ASSIGNED TASK: Please output the section of the listing below that opens with the line containing "[522 423 704 472]" and closes with the line containing "replace: green nut", exactly and with nothing else.
------ DATA SUPPLIED ------
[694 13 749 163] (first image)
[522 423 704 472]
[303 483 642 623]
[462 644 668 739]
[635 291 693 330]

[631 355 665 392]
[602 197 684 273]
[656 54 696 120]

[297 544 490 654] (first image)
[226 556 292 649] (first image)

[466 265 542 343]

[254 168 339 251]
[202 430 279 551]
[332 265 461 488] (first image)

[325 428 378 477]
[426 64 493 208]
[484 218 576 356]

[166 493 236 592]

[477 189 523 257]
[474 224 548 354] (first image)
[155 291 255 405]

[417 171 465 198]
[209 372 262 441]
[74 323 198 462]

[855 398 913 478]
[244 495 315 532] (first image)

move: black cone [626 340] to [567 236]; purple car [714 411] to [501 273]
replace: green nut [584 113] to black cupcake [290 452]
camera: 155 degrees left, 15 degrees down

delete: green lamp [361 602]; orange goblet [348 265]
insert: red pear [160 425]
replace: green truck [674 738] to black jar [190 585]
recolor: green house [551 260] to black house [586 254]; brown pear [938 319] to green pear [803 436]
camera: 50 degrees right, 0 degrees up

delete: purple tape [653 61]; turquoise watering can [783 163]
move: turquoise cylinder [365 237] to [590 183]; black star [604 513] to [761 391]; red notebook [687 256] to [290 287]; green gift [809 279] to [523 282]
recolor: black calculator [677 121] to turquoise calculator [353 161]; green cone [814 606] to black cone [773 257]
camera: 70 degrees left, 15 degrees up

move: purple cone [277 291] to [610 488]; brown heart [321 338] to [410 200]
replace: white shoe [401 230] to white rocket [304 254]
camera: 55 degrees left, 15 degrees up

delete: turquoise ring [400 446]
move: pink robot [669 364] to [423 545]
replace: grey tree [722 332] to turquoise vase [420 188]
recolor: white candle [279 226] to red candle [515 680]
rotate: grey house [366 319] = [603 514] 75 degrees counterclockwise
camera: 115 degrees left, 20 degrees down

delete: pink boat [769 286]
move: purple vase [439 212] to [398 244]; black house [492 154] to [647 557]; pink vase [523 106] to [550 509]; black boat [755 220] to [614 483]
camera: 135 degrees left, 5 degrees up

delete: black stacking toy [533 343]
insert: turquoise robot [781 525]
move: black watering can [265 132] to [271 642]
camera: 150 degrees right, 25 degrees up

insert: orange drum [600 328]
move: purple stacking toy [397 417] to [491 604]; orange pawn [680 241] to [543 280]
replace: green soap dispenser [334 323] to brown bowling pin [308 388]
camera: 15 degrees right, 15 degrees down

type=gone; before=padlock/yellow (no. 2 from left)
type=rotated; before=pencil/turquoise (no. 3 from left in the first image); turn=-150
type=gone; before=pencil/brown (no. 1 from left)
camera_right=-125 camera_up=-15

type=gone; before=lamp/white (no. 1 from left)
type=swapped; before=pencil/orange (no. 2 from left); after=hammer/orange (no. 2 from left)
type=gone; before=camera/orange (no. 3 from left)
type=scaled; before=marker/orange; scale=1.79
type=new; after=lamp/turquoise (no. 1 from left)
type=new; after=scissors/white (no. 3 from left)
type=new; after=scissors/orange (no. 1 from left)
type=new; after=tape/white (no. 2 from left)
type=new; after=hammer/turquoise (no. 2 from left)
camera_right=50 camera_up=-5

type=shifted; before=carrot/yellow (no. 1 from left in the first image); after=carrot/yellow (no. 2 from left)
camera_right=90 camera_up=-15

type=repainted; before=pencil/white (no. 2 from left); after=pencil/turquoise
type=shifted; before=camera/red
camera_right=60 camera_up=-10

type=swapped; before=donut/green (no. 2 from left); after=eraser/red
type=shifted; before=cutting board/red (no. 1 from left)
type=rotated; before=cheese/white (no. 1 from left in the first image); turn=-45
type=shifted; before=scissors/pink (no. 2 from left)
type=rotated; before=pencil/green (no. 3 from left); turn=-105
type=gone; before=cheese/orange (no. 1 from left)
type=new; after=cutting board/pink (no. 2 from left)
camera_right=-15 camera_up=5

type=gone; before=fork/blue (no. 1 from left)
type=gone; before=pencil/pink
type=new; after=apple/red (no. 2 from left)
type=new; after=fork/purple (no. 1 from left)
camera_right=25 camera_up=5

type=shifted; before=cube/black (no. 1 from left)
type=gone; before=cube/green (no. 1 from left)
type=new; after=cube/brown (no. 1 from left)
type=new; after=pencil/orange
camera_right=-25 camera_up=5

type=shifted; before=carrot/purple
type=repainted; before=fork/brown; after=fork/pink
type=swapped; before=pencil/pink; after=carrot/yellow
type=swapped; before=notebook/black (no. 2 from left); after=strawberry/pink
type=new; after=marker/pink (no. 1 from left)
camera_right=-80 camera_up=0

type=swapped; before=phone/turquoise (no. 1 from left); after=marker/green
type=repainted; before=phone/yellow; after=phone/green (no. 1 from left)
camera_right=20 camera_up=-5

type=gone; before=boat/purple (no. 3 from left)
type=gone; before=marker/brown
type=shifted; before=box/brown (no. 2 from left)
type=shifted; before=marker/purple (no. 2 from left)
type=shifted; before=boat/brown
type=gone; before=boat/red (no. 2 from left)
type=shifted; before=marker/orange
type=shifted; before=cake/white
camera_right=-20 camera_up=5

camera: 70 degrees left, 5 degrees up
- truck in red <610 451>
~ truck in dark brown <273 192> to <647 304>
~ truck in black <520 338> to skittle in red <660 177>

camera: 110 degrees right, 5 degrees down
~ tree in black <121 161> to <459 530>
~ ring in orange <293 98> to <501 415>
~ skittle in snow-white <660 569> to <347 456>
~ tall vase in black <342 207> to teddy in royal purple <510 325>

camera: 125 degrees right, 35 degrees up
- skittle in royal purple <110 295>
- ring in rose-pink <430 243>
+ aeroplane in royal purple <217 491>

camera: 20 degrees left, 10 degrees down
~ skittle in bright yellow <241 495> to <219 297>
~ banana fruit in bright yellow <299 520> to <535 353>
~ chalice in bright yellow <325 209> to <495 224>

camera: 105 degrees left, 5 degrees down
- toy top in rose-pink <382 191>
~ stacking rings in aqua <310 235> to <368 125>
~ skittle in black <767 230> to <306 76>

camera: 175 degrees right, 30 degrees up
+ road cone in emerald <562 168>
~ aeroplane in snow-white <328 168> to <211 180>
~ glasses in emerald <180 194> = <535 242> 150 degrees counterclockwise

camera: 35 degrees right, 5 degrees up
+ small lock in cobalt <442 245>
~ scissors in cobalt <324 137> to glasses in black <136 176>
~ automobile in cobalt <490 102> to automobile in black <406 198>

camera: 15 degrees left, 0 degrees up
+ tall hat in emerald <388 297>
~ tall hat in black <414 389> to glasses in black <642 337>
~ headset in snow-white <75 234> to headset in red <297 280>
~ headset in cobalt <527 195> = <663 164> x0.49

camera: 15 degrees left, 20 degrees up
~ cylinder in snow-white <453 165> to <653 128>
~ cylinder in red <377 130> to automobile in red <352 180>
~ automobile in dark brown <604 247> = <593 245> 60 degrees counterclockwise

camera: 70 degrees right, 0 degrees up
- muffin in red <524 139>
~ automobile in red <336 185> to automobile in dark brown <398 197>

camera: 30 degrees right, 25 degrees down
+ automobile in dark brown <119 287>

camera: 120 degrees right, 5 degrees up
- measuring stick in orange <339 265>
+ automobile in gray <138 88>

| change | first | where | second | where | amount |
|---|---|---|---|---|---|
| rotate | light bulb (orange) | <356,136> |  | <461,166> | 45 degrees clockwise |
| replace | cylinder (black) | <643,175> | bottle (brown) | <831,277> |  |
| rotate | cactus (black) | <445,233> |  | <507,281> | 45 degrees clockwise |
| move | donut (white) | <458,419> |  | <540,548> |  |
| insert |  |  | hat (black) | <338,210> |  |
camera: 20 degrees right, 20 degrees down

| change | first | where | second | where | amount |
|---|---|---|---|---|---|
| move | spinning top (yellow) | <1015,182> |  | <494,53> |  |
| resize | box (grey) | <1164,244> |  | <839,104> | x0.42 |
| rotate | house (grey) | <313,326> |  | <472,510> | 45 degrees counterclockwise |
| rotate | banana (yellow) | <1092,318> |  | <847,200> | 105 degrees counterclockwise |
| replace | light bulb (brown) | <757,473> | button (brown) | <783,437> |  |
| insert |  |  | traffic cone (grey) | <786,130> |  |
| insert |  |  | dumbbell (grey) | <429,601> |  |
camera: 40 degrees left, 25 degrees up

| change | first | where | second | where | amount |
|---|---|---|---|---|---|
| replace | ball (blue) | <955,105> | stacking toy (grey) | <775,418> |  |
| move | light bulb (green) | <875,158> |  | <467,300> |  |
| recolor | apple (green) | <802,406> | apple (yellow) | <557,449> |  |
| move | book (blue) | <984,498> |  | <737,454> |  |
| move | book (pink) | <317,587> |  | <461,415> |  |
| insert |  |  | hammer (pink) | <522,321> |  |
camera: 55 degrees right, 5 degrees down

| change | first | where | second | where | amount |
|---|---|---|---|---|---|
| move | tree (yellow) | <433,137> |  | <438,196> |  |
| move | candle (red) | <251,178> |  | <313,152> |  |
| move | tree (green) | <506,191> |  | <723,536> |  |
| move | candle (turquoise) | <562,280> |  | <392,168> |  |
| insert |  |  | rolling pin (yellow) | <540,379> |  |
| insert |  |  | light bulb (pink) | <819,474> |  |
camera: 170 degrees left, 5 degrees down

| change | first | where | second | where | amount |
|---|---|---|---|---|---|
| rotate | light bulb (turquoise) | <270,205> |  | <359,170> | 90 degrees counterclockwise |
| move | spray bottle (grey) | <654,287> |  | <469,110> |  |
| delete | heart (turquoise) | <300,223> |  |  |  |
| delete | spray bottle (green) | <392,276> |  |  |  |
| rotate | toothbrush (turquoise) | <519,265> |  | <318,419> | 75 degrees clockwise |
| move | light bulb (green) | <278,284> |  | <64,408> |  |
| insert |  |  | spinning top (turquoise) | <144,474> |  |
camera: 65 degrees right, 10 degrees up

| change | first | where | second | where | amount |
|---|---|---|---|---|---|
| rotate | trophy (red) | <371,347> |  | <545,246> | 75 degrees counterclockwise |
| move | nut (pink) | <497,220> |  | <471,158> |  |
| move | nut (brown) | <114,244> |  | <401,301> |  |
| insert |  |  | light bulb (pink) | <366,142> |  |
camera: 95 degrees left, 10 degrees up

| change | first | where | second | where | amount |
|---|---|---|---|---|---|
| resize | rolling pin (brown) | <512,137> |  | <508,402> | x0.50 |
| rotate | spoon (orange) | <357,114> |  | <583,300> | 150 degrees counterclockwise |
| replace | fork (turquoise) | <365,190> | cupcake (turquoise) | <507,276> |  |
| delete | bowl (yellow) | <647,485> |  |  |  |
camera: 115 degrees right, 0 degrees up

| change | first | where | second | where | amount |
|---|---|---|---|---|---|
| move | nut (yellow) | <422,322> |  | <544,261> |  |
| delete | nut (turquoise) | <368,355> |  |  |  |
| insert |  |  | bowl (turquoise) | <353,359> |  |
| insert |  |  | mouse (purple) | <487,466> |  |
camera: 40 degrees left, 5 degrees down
------
ANSWER TO THIS PROBLEM:
[522 423 704 472]
[303 483 642 623]
[462 644 668 739]
[635 291 693 330]

[631 355 665 392]
[602 197 684 273]
[656 54 696 120]

[297 544 490 654] (first image)
[226 556 292 649] (first image)

[466 265 542 343]

[254 168 339 251]
[202 430 279 551]
[332 265 461 488] (first image)

[325 428 378 477]
[426 64 493 208]
[484 218 576 356]

[166 493 236 592]

[477 189 523 257]
[474 224 548 354] (first image)
[155 291 255 405]

[417 171 465 198]
[209 372 262 441]
[74 323 198 462]

[855 398 913 478]
[244 495 315 532] (first image)

move: black cone [626 340] to [567 236]; purple car [714 411] to [501 273]
replace: green nut [584 113] to black cupcake [290 452]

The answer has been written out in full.